Records for the task: Begin
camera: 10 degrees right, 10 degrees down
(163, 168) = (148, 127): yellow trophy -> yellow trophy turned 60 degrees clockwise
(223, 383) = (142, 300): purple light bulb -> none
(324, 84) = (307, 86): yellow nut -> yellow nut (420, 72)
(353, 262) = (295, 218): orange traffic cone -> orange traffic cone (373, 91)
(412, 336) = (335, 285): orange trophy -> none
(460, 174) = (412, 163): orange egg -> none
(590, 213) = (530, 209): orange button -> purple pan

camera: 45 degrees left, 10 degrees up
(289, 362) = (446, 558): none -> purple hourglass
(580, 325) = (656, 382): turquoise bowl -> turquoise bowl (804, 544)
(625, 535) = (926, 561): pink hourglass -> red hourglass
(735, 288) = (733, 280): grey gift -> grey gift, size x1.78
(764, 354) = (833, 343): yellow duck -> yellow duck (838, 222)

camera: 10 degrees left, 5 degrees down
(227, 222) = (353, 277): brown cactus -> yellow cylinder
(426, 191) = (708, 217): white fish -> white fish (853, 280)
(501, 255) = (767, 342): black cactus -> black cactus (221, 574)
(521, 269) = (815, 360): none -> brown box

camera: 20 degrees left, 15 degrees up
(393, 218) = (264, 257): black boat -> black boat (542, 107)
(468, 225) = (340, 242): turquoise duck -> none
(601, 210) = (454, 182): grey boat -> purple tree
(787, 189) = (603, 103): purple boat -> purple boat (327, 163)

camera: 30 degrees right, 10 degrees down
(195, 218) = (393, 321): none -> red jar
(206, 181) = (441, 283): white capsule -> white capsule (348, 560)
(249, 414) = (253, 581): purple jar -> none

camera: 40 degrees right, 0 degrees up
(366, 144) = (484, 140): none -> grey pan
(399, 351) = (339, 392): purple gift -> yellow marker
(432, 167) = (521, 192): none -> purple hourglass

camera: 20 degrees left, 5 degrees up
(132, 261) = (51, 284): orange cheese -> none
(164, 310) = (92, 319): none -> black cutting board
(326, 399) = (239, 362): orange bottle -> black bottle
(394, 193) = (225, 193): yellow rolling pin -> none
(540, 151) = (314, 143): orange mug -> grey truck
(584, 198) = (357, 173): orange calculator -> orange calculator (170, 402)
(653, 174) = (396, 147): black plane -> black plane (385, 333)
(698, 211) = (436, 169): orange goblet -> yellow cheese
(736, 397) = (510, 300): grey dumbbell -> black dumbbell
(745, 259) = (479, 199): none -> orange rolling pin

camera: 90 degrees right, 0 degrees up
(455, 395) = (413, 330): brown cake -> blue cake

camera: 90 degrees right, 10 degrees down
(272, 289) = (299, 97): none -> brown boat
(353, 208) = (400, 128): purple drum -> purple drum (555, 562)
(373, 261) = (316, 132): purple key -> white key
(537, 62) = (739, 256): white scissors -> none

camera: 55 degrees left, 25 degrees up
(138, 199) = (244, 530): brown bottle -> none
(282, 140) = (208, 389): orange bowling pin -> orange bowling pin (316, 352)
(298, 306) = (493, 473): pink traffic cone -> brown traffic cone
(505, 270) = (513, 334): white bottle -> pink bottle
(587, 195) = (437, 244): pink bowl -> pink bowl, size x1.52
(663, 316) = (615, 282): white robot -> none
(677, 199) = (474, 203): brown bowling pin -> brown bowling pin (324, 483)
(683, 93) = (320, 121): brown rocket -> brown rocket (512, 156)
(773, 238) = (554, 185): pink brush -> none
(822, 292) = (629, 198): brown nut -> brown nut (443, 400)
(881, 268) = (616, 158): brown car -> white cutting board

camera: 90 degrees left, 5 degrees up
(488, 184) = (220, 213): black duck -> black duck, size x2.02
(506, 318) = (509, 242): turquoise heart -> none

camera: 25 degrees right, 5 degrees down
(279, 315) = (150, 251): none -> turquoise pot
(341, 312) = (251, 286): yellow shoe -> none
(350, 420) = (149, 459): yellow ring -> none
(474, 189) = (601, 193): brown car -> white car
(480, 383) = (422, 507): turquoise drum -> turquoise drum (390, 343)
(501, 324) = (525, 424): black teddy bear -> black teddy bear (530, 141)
Records for the task: End
--- What is expected ---
All lines that hold the word "board" should be copied from the data.

--- Exercise output ---
(164, 310) = (92, 319): none -> black cutting board
(881, 268) = (616, 158): brown car -> white cutting board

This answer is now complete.